Take the material below and reproduce, word for word, only the lines from the line with "yellow brick A2:D3" through the line with "lime brick K11".

Available records:
Content starts

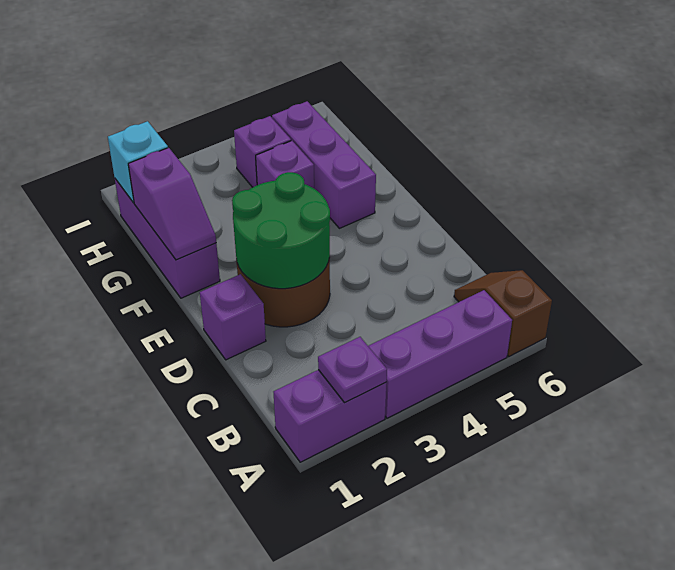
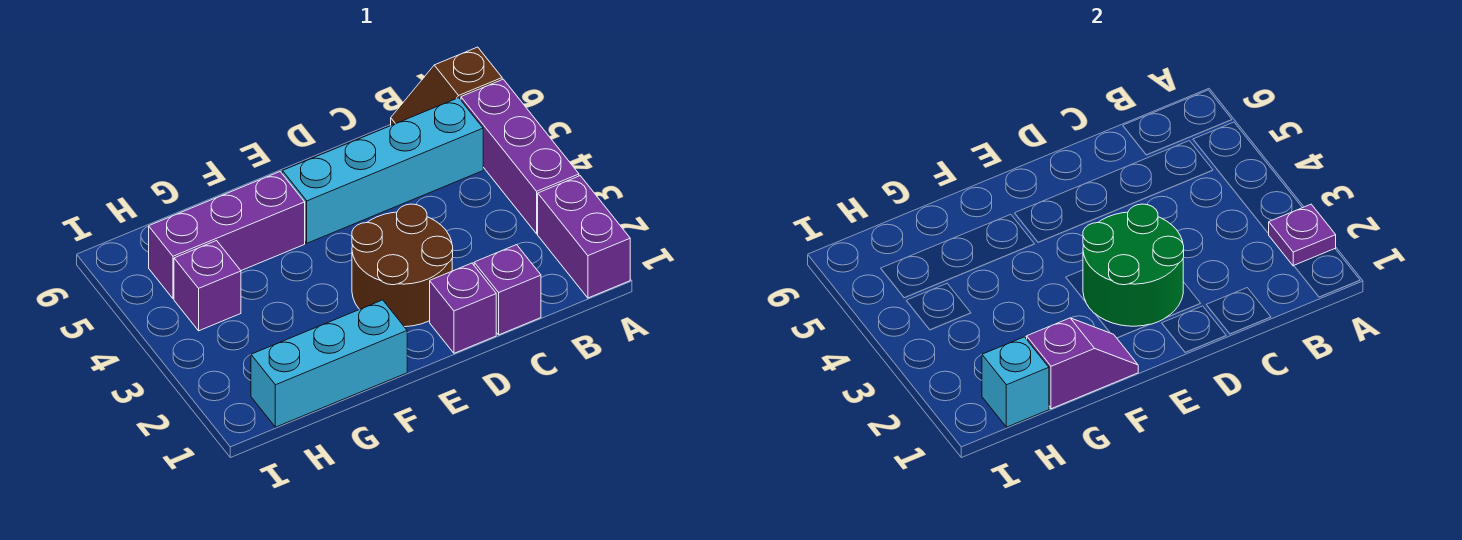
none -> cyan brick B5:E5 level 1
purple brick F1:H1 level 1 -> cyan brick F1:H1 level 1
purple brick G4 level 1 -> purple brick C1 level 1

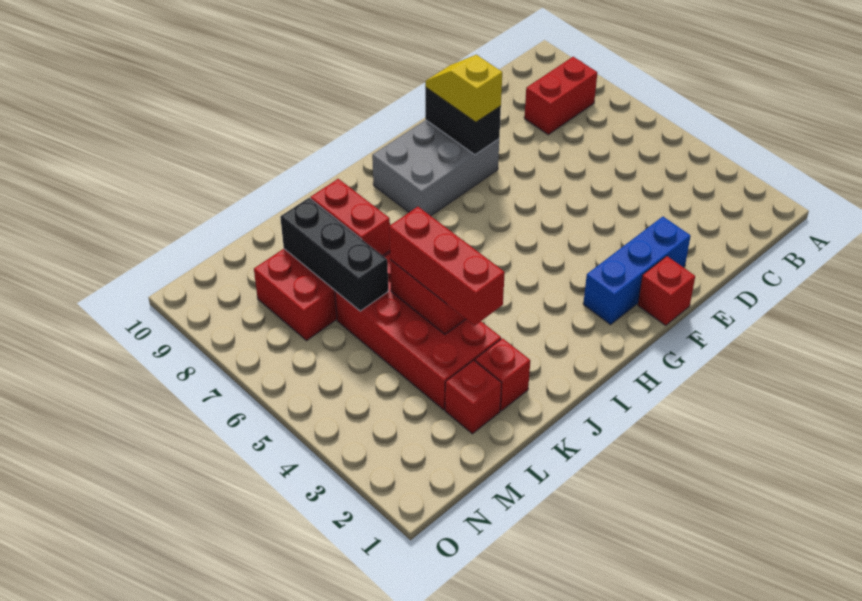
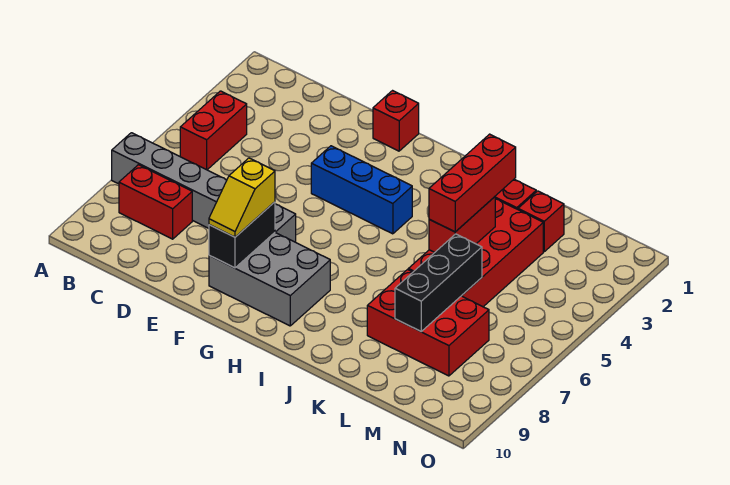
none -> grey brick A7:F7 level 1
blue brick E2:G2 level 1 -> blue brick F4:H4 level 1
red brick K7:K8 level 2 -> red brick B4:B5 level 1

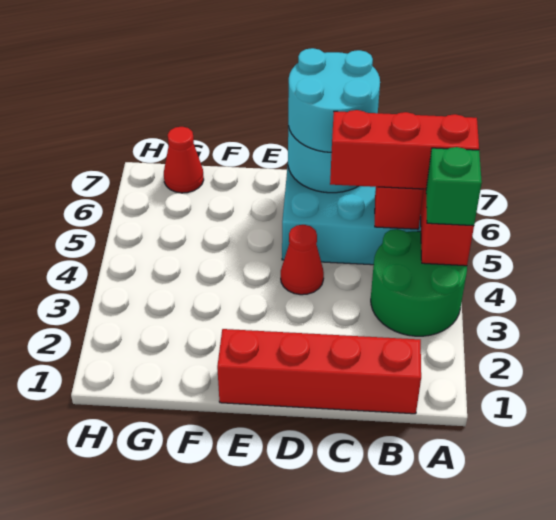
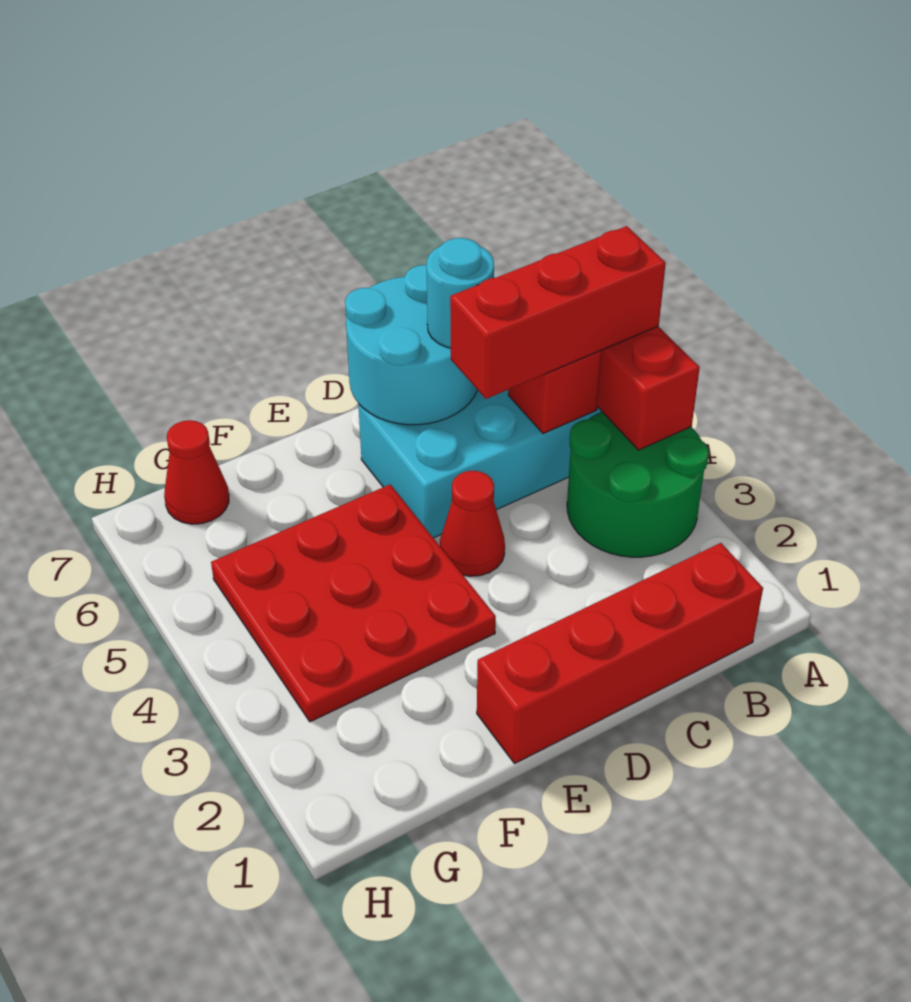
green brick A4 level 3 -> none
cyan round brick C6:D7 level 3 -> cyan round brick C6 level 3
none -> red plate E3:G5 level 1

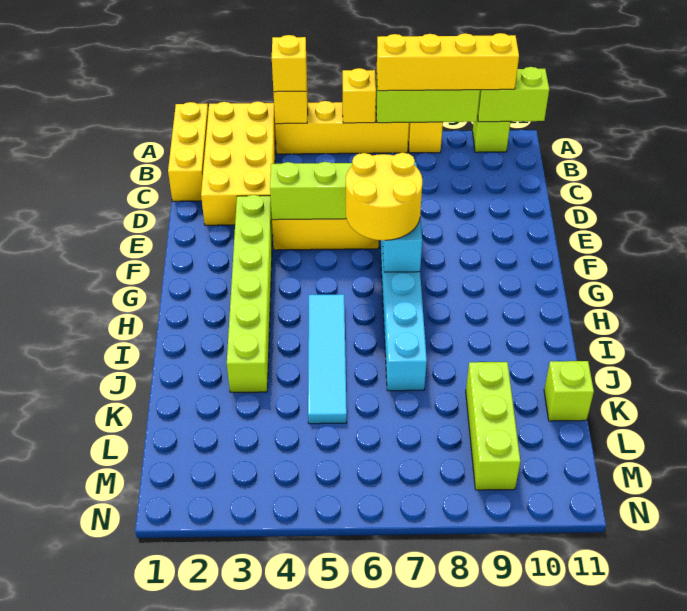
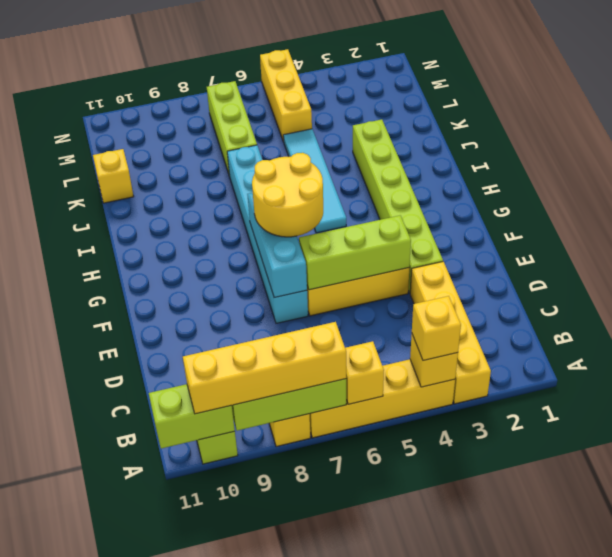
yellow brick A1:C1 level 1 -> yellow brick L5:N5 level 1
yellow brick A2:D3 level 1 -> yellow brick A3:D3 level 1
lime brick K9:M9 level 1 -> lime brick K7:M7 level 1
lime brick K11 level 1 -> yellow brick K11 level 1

Content ends
Content starts

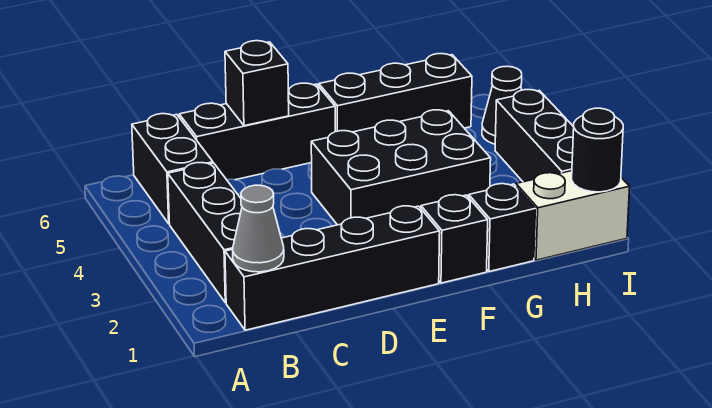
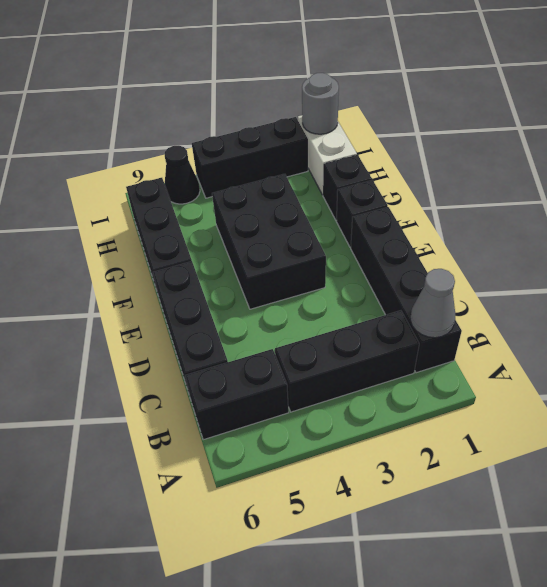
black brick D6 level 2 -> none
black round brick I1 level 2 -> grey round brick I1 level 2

Content ends

Written reply:
yellow brick A2:D3 level 1 -> yellow brick A3:D3 level 1
lime brick K9:M9 level 1 -> lime brick K7:M7 level 1
lime brick K11 level 1 -> yellow brick K11 level 1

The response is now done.